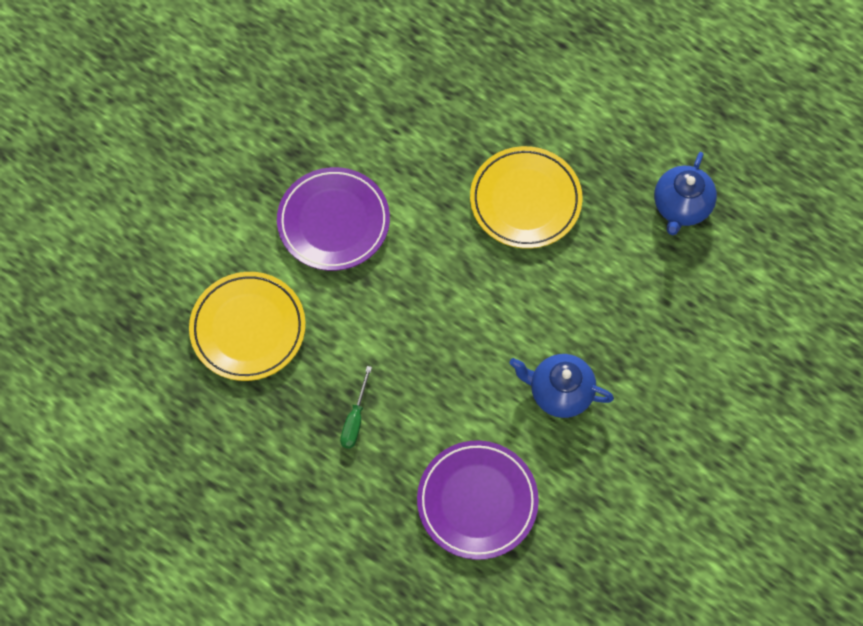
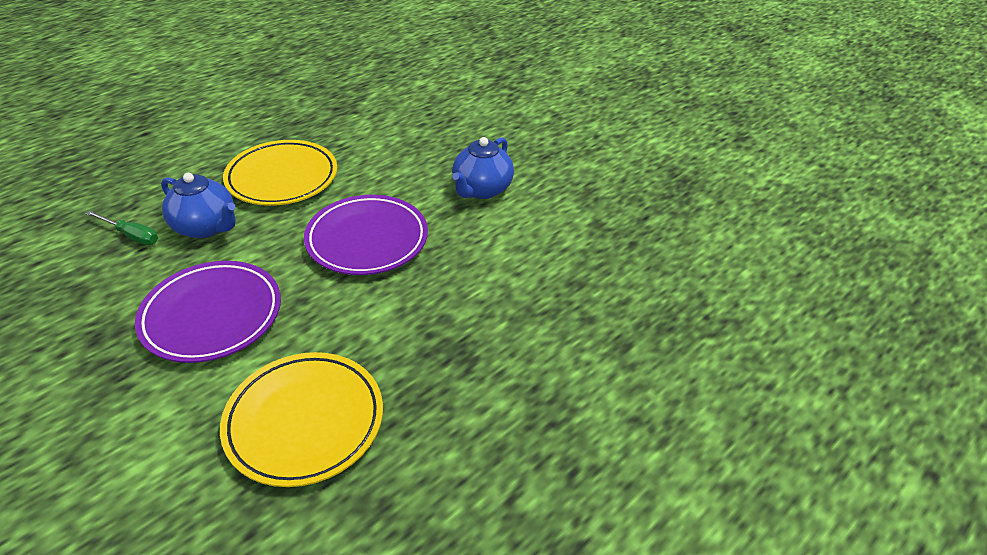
camera: 80 degrees left, 25 degrees down
(355, 419) = (463, 335): green screwdriver -> green screwdriver (131, 235)
(477, 501) = (577, 257): purple plate -> purple plate (367, 240)
(681, 207) = (343, 103): blue teapot -> blue teapot (206, 227)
*****
Task details: The pictures should not be reproduced; quote all of the other material exactly.

Result of this exercise:
camera: 80 degrees left, 25 degrees down
(355, 419) = (463, 335): green screwdriver -> green screwdriver (131, 235)
(477, 501) = (577, 257): purple plate -> purple plate (367, 240)
(681, 207) = (343, 103): blue teapot -> blue teapot (206, 227)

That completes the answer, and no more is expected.